§ Aim of the exercise
Only one stretch of the data below should be repeated: the lines from the line containing "pink pan [376,427,492,566]" through the line containing "none -> yellow", inclusive, exactly as they are.

§ Data for this exercise

=== Section Start ===

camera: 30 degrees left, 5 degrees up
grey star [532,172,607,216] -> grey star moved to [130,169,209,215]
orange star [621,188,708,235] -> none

=== Section End ===
=== Section Start ===

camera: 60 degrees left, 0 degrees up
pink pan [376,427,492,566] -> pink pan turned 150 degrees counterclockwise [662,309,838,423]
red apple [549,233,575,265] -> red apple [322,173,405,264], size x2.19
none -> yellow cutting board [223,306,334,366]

=== Section End ===

§ Exercise result
pink pan [376,427,492,566] -> pink pan turned 150 degrees counterclockwise [662,309,838,423]
red apple [549,233,575,265] -> red apple [322,173,405,264], size x2.19
none -> yellow cutting board [223,306,334,366]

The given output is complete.